[TASK TO CARRY OUT]:
Reproduce the listing below word for word, omitting the pictures.
□ □ □ □ □
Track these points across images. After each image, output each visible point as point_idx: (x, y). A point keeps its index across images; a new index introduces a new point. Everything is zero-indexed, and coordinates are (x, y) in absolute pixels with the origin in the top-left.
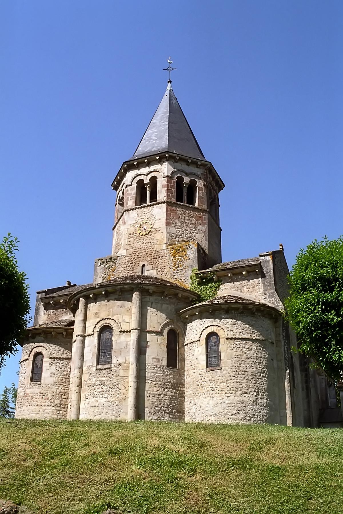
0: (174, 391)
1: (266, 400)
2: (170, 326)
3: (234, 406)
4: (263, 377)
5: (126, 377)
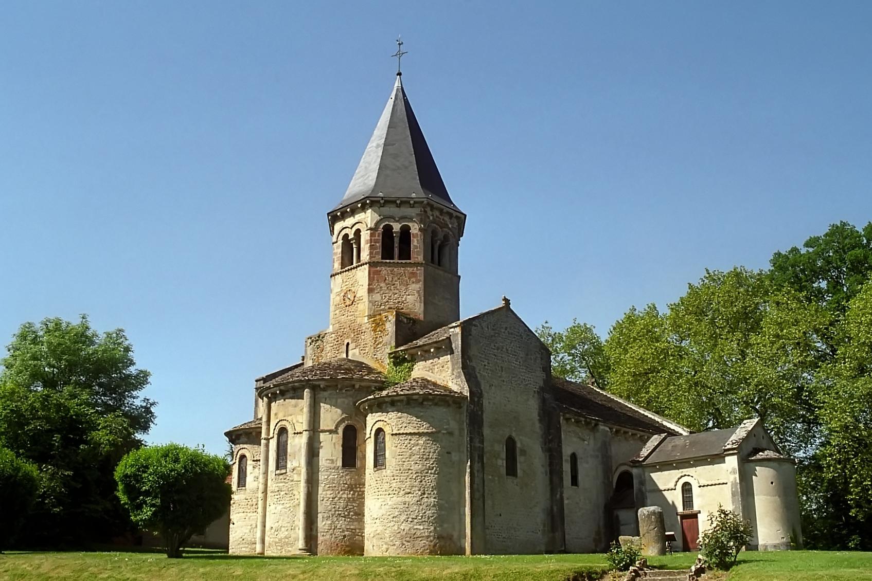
0: (351, 493)
1: (433, 499)
2: (346, 422)
4: (431, 473)
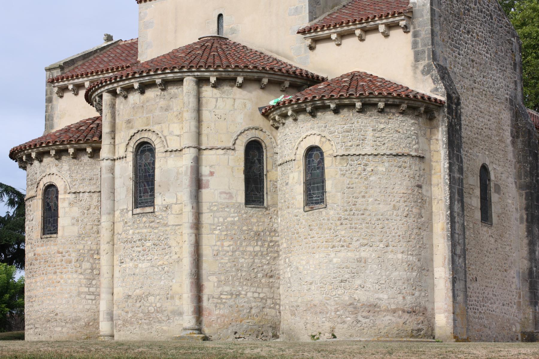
3: (347, 266)
5: (179, 227)
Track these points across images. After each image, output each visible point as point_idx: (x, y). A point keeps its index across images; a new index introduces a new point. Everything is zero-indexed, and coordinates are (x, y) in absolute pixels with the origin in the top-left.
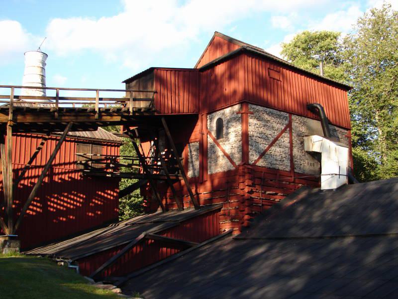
□ □ □ □ □
[TASK SOLUTION]:
Track these points across images. After each image, output each visible point as point_idx: (x, y). A point keeps its index across images; a new index introduces a new point. Everything is zero-indexed, and coordinates are (x, y) in absolute pixels with the origin in the top-left.
0: (174, 391)
1: (266, 400)
2: (170, 326)
3: (234, 406)
4: (263, 377)
5: (126, 377)
0: (351, 493)
1: (433, 499)
2: (346, 422)
4: (431, 473)
3: (347, 266)
5: (179, 227)
Track these points across images. After each image, output each visible point as point_idx: (x, y). A point keeps its index across images; a new index introduces a new point. Everything is zero-indexed, and coordinates are (x, y) in absolute pixels with the origin in the top-left.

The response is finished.